Exercise brief:
Please transcribe the data below exactly. Leave the pictures out.

BEGIN Study material

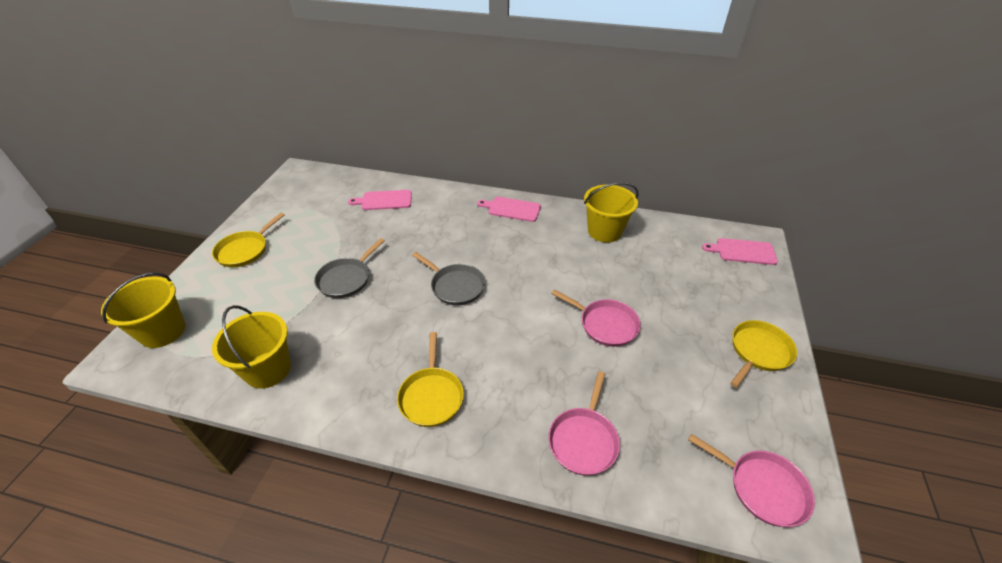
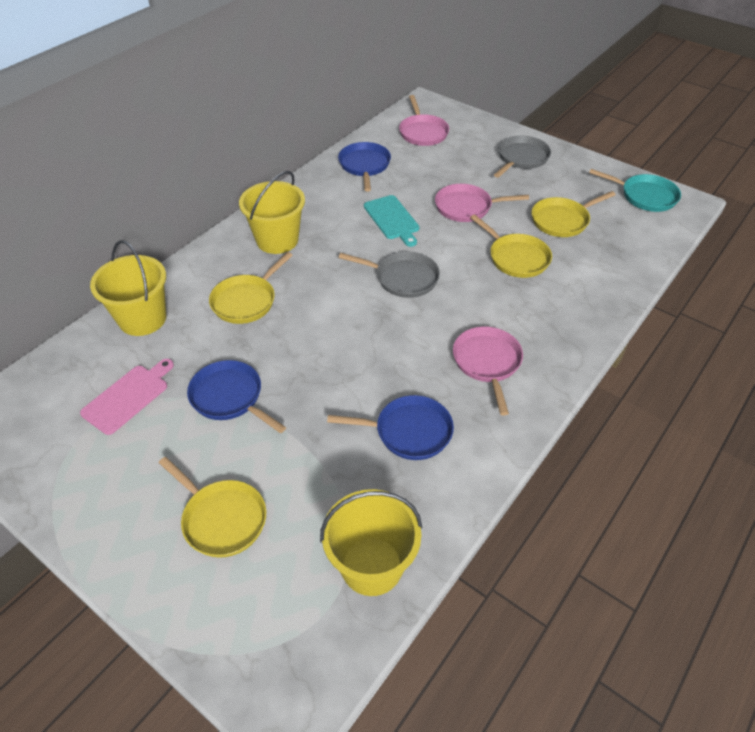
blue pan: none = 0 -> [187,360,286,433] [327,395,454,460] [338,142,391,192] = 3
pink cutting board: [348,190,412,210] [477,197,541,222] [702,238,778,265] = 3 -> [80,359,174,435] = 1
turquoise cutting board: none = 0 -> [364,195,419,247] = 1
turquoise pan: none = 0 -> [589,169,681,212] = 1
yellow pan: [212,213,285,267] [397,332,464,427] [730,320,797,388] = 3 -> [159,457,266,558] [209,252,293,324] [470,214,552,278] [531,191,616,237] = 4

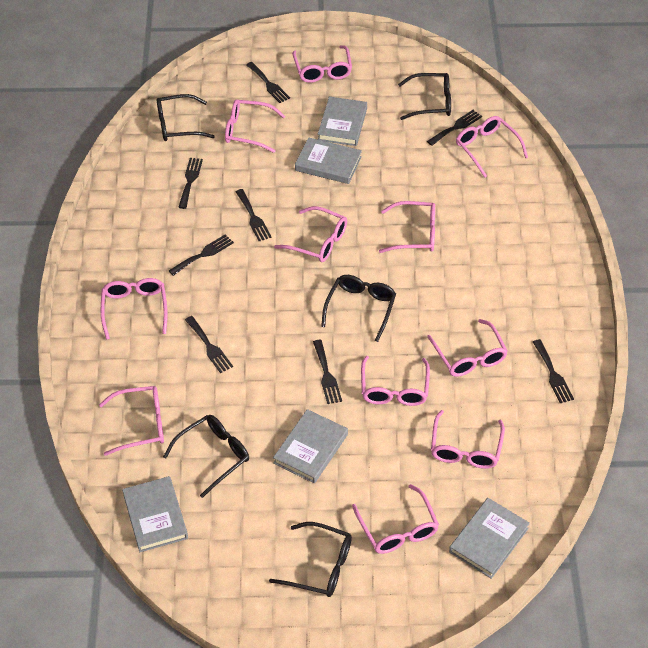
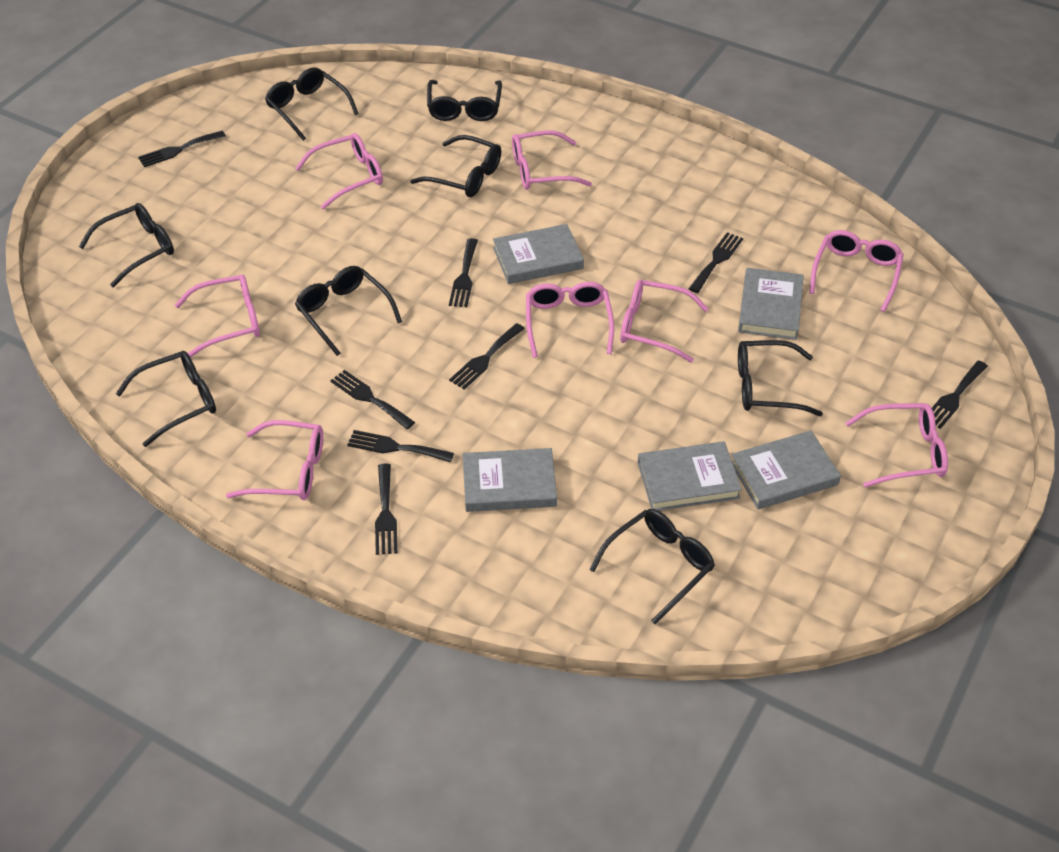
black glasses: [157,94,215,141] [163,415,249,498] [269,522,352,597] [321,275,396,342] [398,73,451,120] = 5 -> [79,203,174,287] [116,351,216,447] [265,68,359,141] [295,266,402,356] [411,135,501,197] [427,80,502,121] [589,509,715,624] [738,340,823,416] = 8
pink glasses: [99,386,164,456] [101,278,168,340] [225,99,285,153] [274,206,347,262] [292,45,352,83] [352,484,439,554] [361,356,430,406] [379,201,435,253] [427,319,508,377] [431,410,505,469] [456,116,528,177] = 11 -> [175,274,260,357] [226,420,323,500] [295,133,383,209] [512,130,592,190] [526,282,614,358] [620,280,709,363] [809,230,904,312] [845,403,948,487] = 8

END Study material

Reply:
blue pan: none = 0 -> [187,360,286,433] [327,395,454,460] [338,142,391,192] = 3
pink cutting board: [348,190,412,210] [477,197,541,222] [702,238,778,265] = 3 -> [80,359,174,435] = 1
turquoise cutting board: none = 0 -> [364,195,419,247] = 1
turquoise pan: none = 0 -> [589,169,681,212] = 1
yellow pan: [212,213,285,267] [397,332,464,427] [730,320,797,388] = 3 -> [159,457,266,558] [209,252,293,324] [470,214,552,278] [531,191,616,237] = 4

black glasses: [157,94,215,141] [163,415,249,498] [269,522,352,597] [321,275,396,342] [398,73,451,120] = 5 -> [79,203,174,287] [116,351,216,447] [265,68,359,141] [295,266,402,356] [411,135,501,197] [427,80,502,121] [589,509,715,624] [738,340,823,416] = 8
pink glasses: [99,386,164,456] [101,278,168,340] [225,99,285,153] [274,206,347,262] [292,45,352,83] [352,484,439,554] [361,356,430,406] [379,201,435,253] [427,319,508,377] [431,410,505,469] [456,116,528,177] = 11 -> [175,274,260,357] [226,420,323,500] [295,133,383,209] [512,130,592,190] [526,282,614,358] [620,280,709,363] [809,230,904,312] [845,403,948,487] = 8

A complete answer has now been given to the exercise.